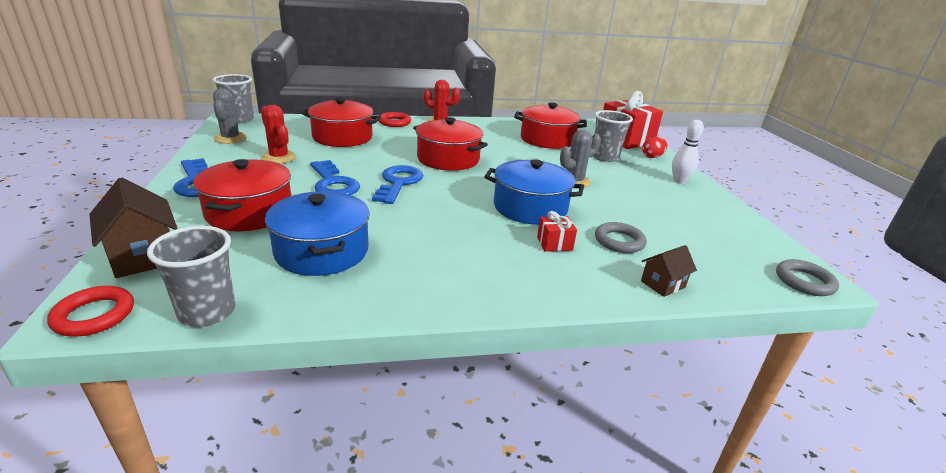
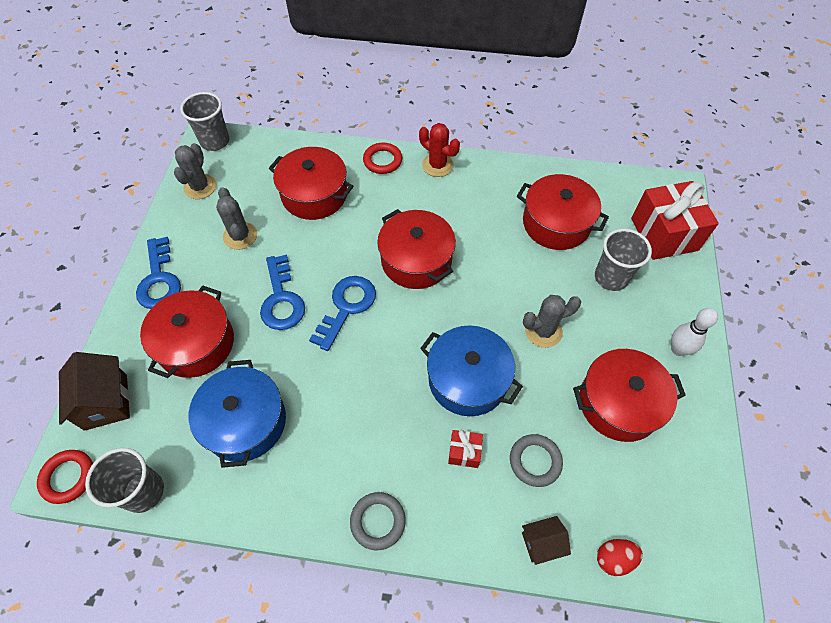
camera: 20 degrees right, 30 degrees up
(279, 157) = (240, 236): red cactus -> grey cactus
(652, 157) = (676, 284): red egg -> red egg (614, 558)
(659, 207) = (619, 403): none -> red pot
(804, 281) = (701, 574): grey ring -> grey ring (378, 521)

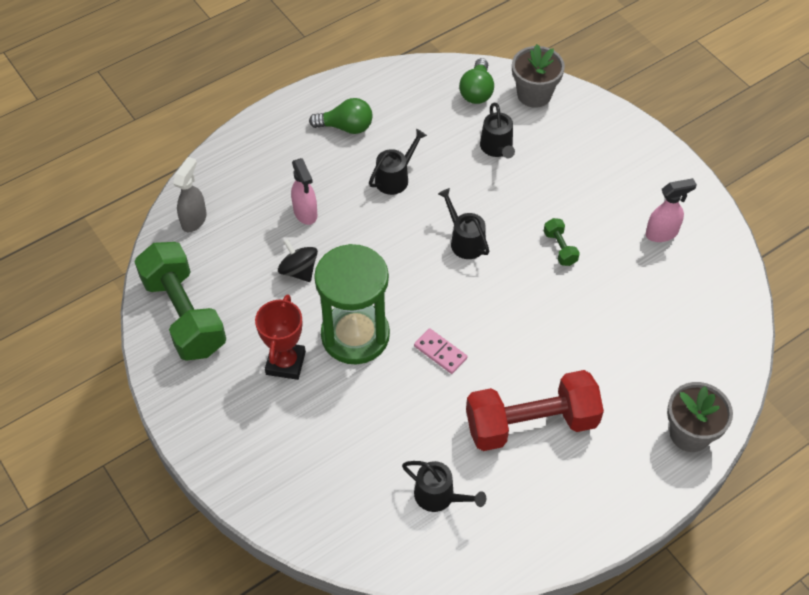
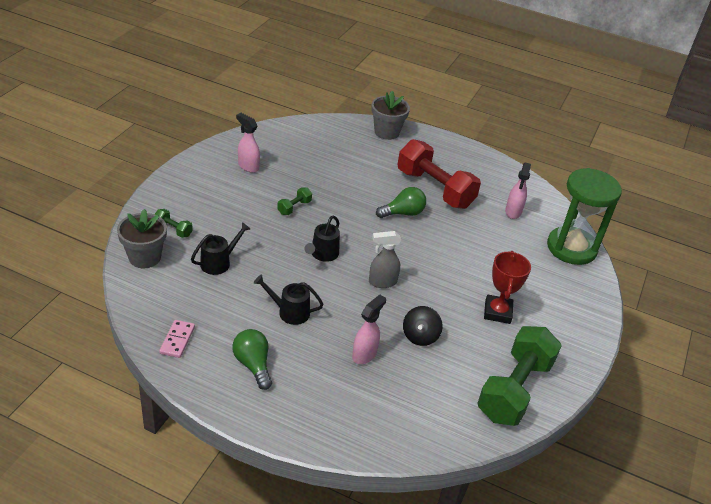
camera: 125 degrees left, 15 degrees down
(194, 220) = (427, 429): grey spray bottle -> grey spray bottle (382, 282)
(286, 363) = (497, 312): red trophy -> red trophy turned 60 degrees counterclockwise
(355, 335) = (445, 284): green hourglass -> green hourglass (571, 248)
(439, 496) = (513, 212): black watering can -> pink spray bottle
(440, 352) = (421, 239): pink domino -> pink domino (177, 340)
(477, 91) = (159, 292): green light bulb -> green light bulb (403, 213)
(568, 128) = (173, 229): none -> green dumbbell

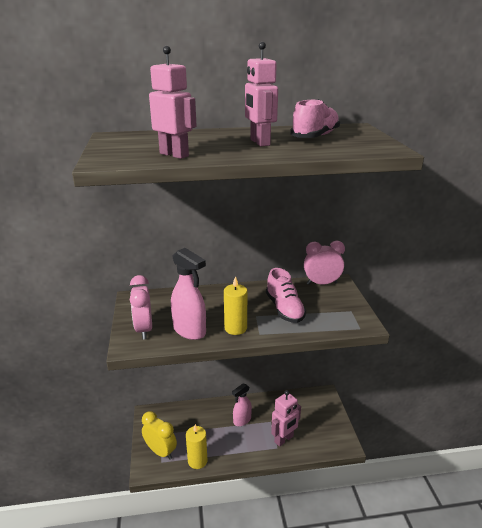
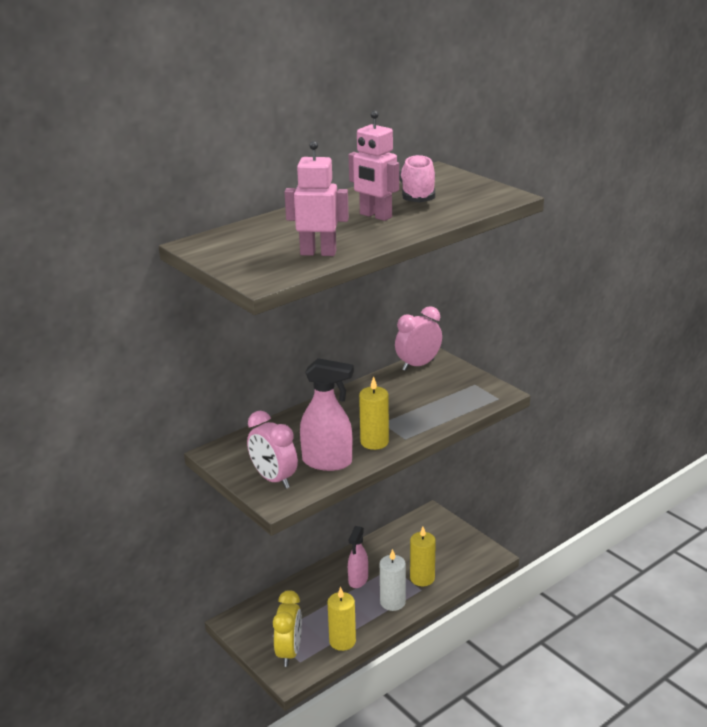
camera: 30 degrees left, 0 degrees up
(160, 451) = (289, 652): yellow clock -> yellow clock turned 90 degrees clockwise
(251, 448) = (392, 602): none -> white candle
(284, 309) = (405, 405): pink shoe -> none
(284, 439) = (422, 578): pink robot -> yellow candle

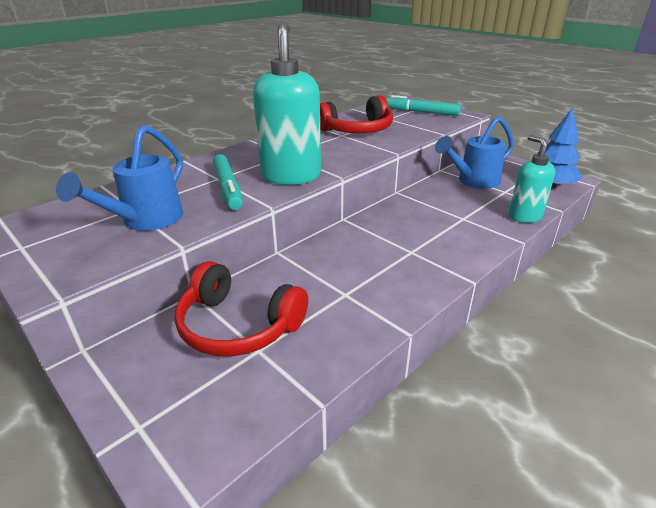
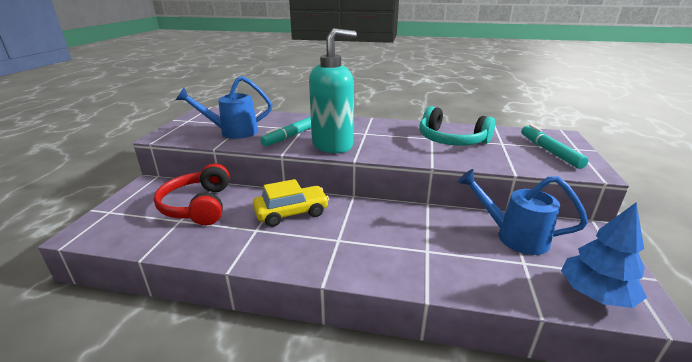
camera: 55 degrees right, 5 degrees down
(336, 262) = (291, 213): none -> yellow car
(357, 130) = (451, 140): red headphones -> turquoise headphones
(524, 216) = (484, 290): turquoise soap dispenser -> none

************

* Task directions
Each line above is to be transcribed exactly, though its pictures are not.

* Solution below
camera: 20 degrees right, 30 degrees up
(279, 157) = (240, 236): red cactus -> grey cactus
(652, 157) = (676, 284): red egg -> red egg (614, 558)
(659, 207) = (619, 403): none -> red pot
(804, 281) = (701, 574): grey ring -> grey ring (378, 521)

camera: 125 degrees left, 15 degrees down
(194, 220) = (427, 429): grey spray bottle -> grey spray bottle (382, 282)
(286, 363) = (497, 312): red trophy -> red trophy turned 60 degrees counterclockwise
(355, 335) = (445, 284): green hourglass -> green hourglass (571, 248)
(439, 496) = (513, 212): black watering can -> pink spray bottle
(440, 352) = (421, 239): pink domino -> pink domino (177, 340)
(477, 91) = (159, 292): green light bulb -> green light bulb (403, 213)
(568, 128) = (173, 229): none -> green dumbbell

camera: 30 degrees left, 0 degrees up
(160, 451) = (289, 652): yellow clock -> yellow clock turned 90 degrees clockwise
(251, 448) = (392, 602): none -> white candle
(284, 309) = (405, 405): pink shoe -> none
(284, 439) = (422, 578): pink robot -> yellow candle

camera: 55 degrees right, 5 degrees down
(336, 262) = (291, 213): none -> yellow car
(357, 130) = (451, 140): red headphones -> turquoise headphones
(524, 216) = (484, 290): turquoise soap dispenser -> none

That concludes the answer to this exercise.